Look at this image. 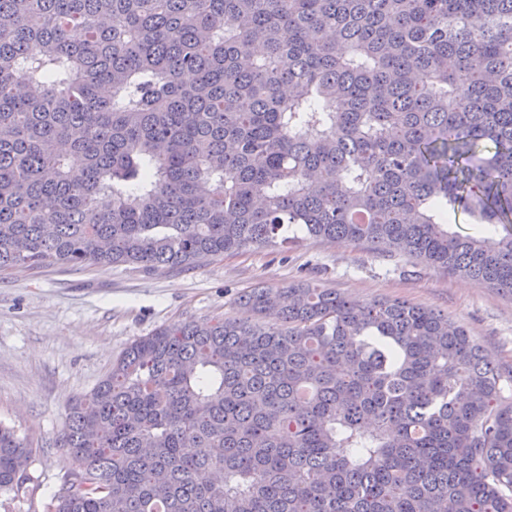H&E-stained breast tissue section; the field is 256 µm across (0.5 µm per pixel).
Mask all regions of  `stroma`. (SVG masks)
Here are the masks:
<instances>
[{"instance_id":"stroma-1","label":"stroma","mask_w":512,"mask_h":512,"mask_svg":"<svg viewBox=\"0 0 512 512\" xmlns=\"http://www.w3.org/2000/svg\"><path fill=\"white\" fill-rule=\"evenodd\" d=\"M305 281L370 302L404 299L465 326L497 368L512 370V294L361 243L299 237L189 268L46 266L0 274V424L33 449L30 491L0 512H48L65 472L67 406L90 393L136 338L177 321L244 317L255 287Z\"/></svg>"}]
</instances>
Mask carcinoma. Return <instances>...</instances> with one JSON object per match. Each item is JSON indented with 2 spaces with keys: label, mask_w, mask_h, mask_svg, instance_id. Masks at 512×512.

..............................

**Task description**
All lines from the one with "Mask all regions" through the final line above are to be quoted exactly; quote no other line.

**The reply**
Mask all regions of  `stroma`. (SVG masks)
Here are the masks:
<instances>
[{"instance_id":"stroma-1","label":"stroma","mask_w":512,"mask_h":512,"mask_svg":"<svg viewBox=\"0 0 512 512\" xmlns=\"http://www.w3.org/2000/svg\"><path fill=\"white\" fill-rule=\"evenodd\" d=\"M305 281L370 302L404 299L465 326L497 368L512 370V294L361 243L299 237L189 268L46 266L0 274V424L33 449L30 491L0 512H48L65 472L67 406L90 393L136 338L177 321L244 317L255 287Z\"/></svg>"}]
</instances>
Mask carcinoma. Return <instances>...</instances> with one JSON object per match. Each item is JSON indented with 2 spaces with keys: label, mask_w, mask_h, mask_svg, instance_id. Masks at 512×512.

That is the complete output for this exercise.